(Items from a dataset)
+++
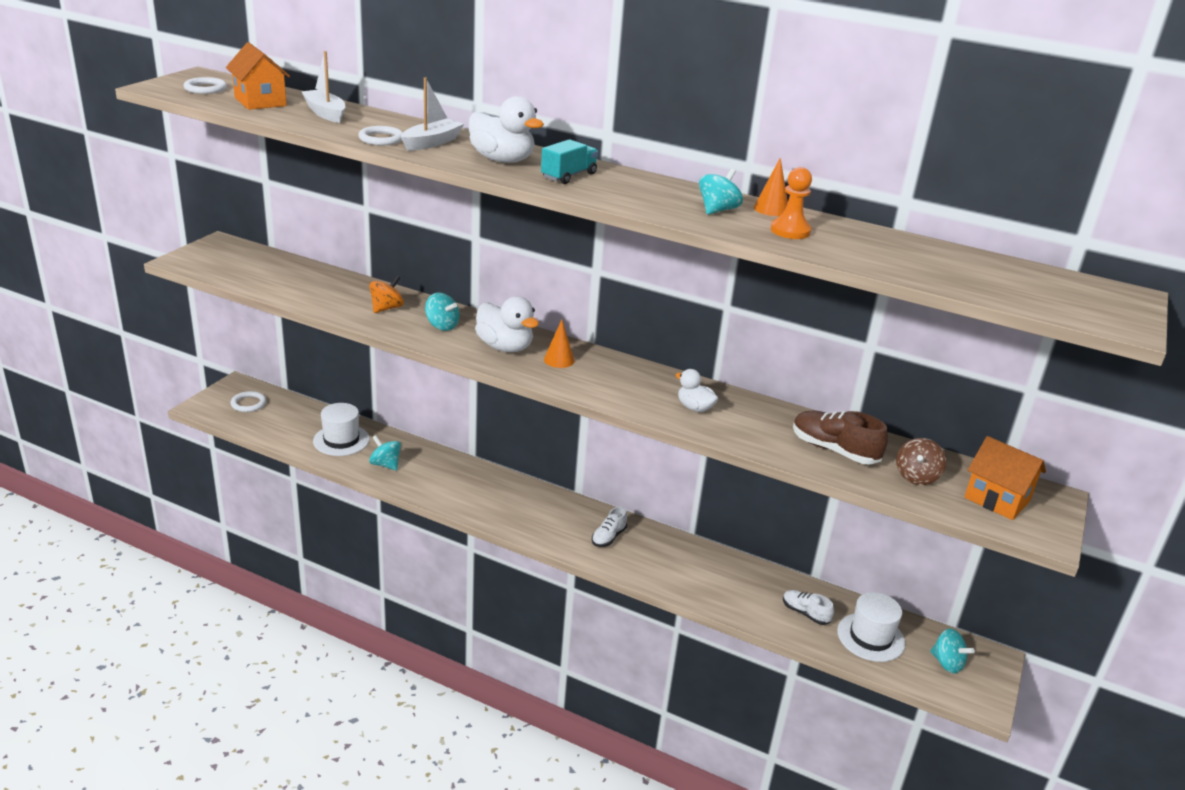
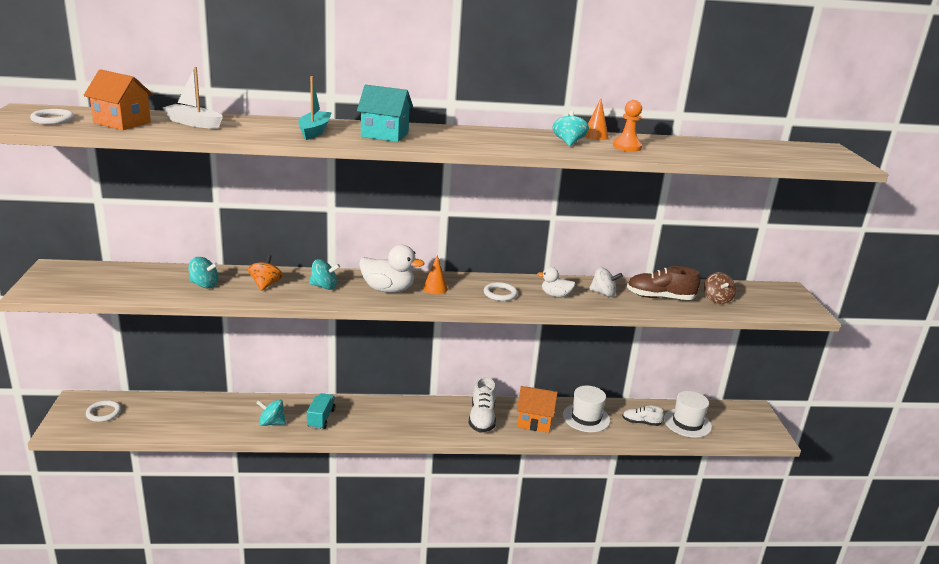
camera: 30 degrees left, 5 degrees down
(341, 440) = (216, 416): white hat -> white hat (586, 418)
(381, 139) = (272, 135): white ring -> white ring (500, 294)
(431, 143) = (314, 131): white boat -> turquoise boat
(502, 160) = (384, 135): white duck -> turquoise house
(569, 176) = (446, 137): turquoise truck -> turquoise truck (321, 418)
(608, 537) = (482, 418): white shoe -> white shoe, size x1.61
(761, 423) = (603, 293): none -> white spinning top
(947, 663) = (737, 422): turquoise spinning top -> turquoise spinning top (204, 285)
(997, 499) = (767, 299): orange house -> orange house (534, 421)

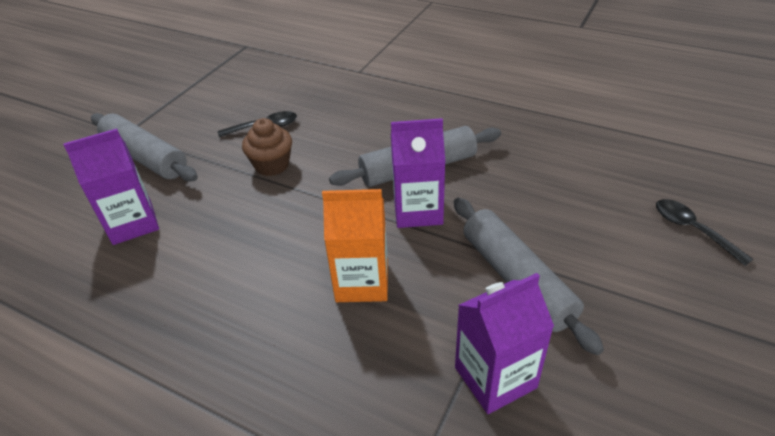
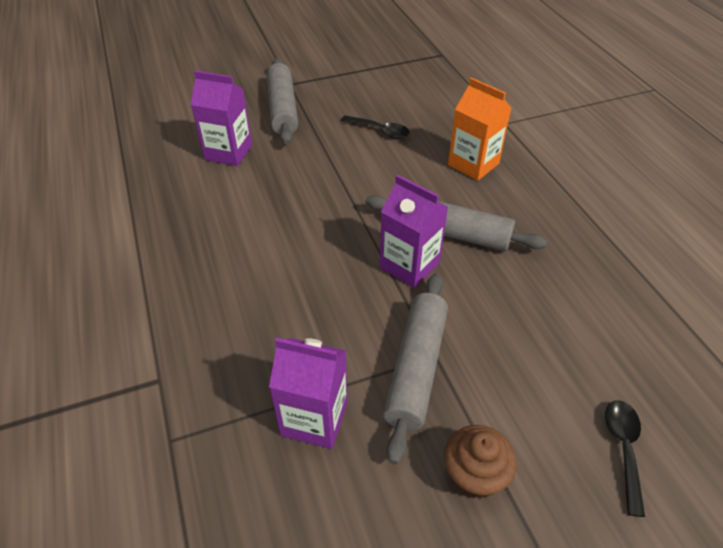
camera: 40 degrees right, 5 degrees up
(272, 165) = (351, 164): brown cupcake -> brown cupcake (474, 475)
(362, 282) = (311, 288): orange carton -> orange carton (473, 164)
+++
**Exercise description:**
Take the line containing "(761, 423) = (603, 293): none" as the first line and the last line of the data above as the final one, and output exactly the lines between them, inclusive, with no pictures.

**Response area:**
(761, 423) = (603, 293): none -> white spinning top
(947, 663) = (737, 422): turquoise spinning top -> turquoise spinning top (204, 285)
(997, 499) = (767, 299): orange house -> orange house (534, 421)

camera: 40 degrees right, 5 degrees up
(272, 165) = (351, 164): brown cupcake -> brown cupcake (474, 475)
(362, 282) = (311, 288): orange carton -> orange carton (473, 164)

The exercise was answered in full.